* **Task to complete**
If a line below contains the string "degrees", return that line.
• • • • • • •
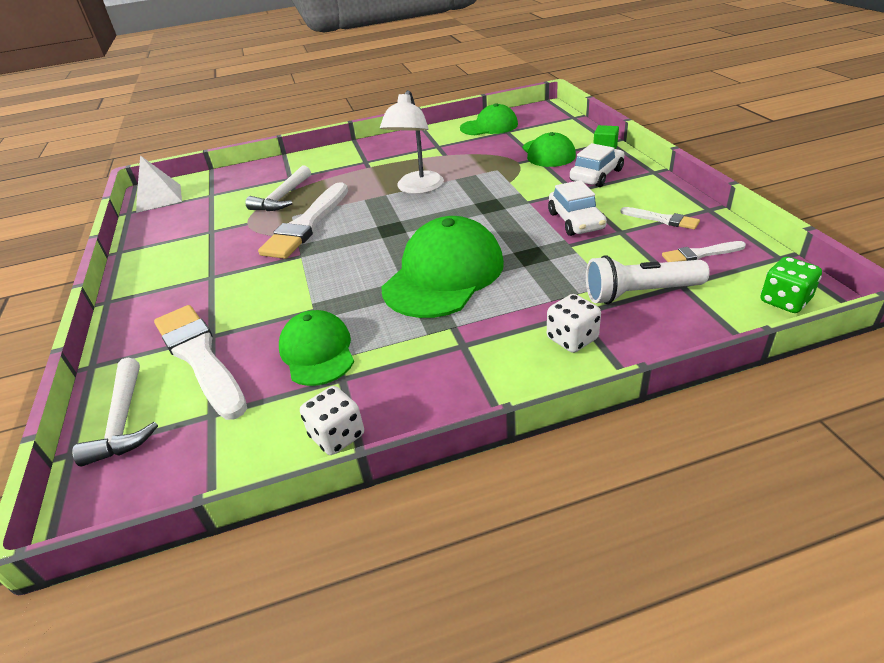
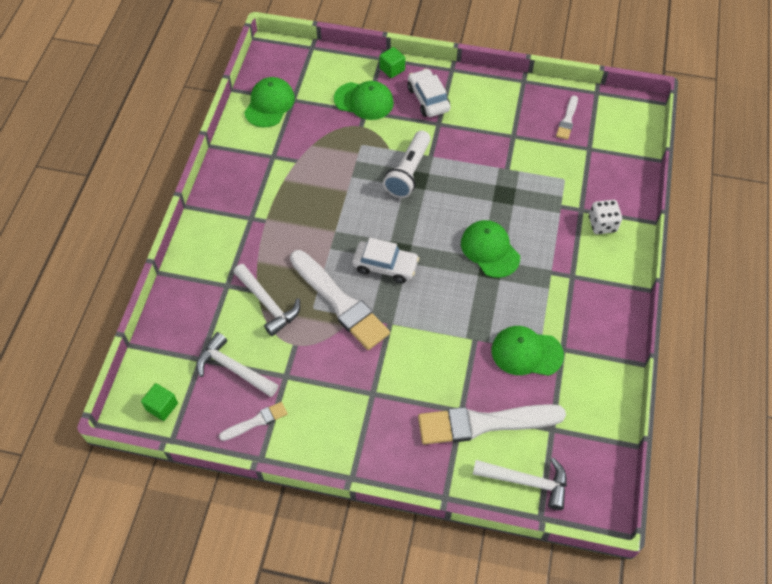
camera: 65 degrees left, 20 degrees up
(159, 198) = (162, 406): white pyramid -> green cube
(208, 209) = (233, 368): none -> white hammer
(337, 436) = (612, 368): white dice -> none
(417, 188) = (344, 207): white lamp -> none
(444, 275) = (490, 250): green cap -> green cap, size x0.61
(576, 221) = (481, 148): white car -> white car (385, 266)
(640, 293) = (584, 170): white flashlight -> white flashlight (408, 172)
(662, 219) = (516, 108): white brush -> white brush (256, 421)
(784, 301) = (634, 121): green dice -> none

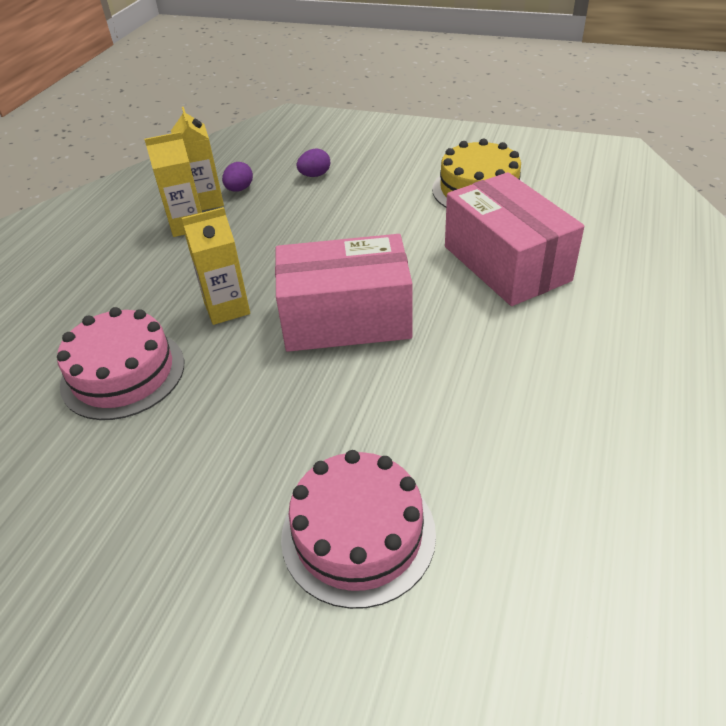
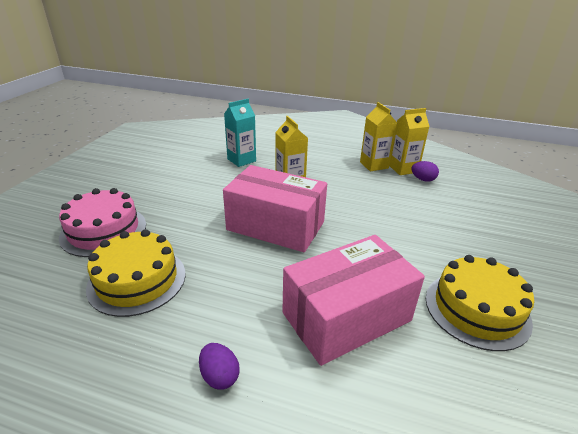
camera: 85 degrees right, 10 degrees down
(123, 373) = (241, 160): pink cake -> turquoise carton
(315, 175) = (457, 210): purple egg -> purple egg (219, 376)
(346, 319) = (275, 226): pink box -> pink box turned 60 degrees counterclockwise
(480, 449) = (137, 280): none -> yellow cake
• • • • • • •
* **Your response**
camera: 65 degrees left, 20 degrees up
camera: 85 degrees right, 10 degrees down
(346, 319) = (275, 226): pink box -> pink box turned 60 degrees counterclockwise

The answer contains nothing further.